PROBLEM TO WORK ON:
Copy everything from the line containing "You are standing" down to the line containing "You are organizing", swapping "matte black backpack" for "black canvas backpack" and keeping everything else the same.

STORED DATA:
◆ ◆ ◆ ◆
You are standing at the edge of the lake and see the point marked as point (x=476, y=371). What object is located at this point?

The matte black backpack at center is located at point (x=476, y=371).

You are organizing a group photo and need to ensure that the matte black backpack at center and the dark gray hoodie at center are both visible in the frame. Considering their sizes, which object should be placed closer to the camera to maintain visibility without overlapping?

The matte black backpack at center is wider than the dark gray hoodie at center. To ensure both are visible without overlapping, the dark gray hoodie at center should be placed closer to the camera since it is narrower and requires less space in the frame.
◆ ◆ ◆ ◆
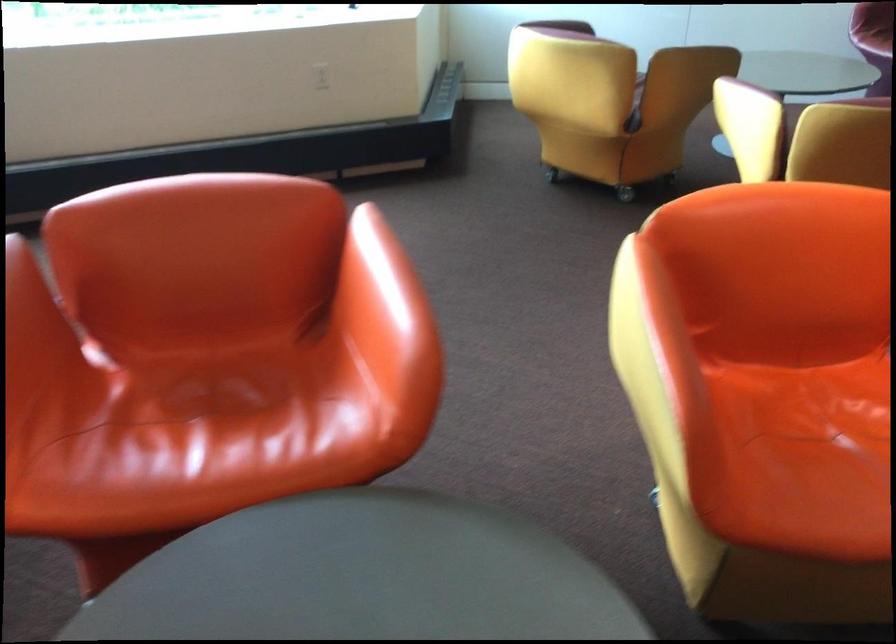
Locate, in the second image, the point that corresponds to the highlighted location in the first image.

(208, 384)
◆ ◆ ◆ ◆
RESULT:
You are standing at the edge of the lake and see the point marked as point (x=476, y=371). What object is located at this point?

The black canvas backpack at center is located at point (x=476, y=371).

You are organizing a group photo and need to ensure that the black canvas backpack at center and the dark gray hoodie at center are both visible in the frame. Considering their sizes, which object should be placed closer to the camera to maintain visibility without overlapping?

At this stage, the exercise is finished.